Task statement:
Copy every line of the data that contains the string "yellow".

Object correspondence data
* * *

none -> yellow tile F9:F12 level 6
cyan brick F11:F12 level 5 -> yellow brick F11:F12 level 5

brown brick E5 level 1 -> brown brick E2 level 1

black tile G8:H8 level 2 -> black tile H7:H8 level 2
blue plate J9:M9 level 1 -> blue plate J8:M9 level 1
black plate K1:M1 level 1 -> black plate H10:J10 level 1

* * *

Response:
none -> yellow tile F9:F12 level 6
cyan brick F11:F12 level 5 -> yellow brick F11:F12 level 5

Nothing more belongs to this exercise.